TASK PROMPT: Copy each entry below unchanged; the images do not go in the copy.

#### ENTRIES PROVIDED

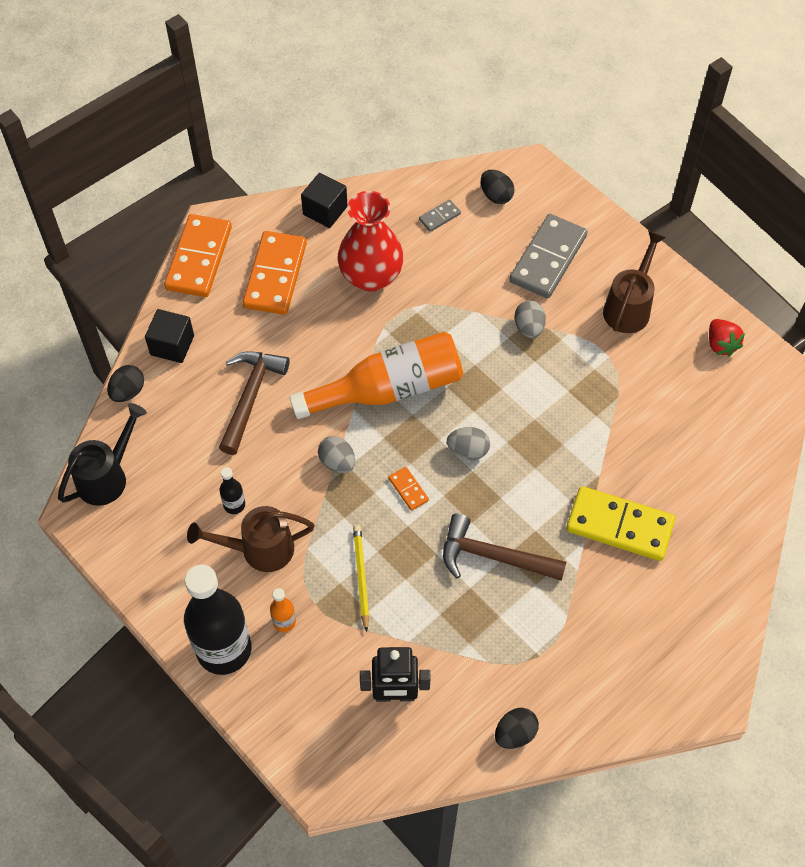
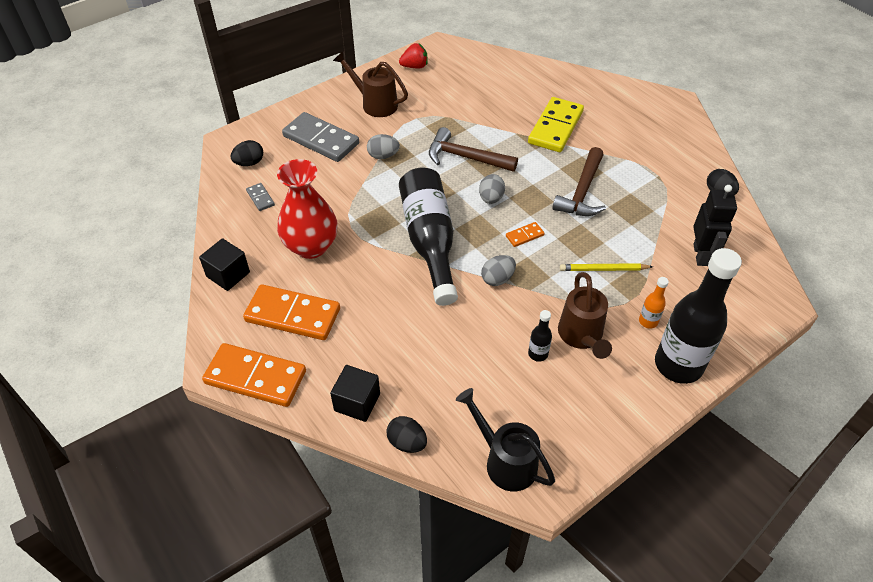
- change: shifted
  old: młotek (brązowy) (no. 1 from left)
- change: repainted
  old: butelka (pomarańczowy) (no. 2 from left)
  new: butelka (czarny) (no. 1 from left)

########

COMPLETED TASK:
- change: shifted
  old: młotek (brązowy) (no. 1 from left)
- change: repainted
  old: butelka (pomarańczowy) (no. 2 from left)
  new: butelka (czarny) (no. 1 from left)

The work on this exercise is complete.